**PROBLEM STATEMENT**:
Line by line, copy the material that follows without leaving anything out.

★ ★ ★

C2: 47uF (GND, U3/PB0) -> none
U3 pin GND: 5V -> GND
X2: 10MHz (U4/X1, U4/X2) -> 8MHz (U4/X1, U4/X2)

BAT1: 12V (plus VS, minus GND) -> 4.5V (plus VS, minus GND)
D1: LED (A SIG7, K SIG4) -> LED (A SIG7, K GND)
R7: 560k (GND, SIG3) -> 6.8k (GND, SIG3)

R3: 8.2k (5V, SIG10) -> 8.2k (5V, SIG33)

★ ★ ★

**TASK ANSWER**:
C2: 47uF (GND, U3/PB0) -> none
U3 pin GND: 5V -> GND
X2: 10MHz (U4/X1, U4/X2) -> 8MHz (U4/X1, U4/X2)

BAT1: 12V (plus VS, minus GND) -> 4.5V (plus VS, minus GND)
D1: LED (A SIG7, K SIG4) -> LED (A SIG7, K GND)
R7: 560k (GND, SIG3) -> 6.8k (GND, SIG3)

R3: 8.2k (5V, SIG10) -> 8.2k (5V, SIG33)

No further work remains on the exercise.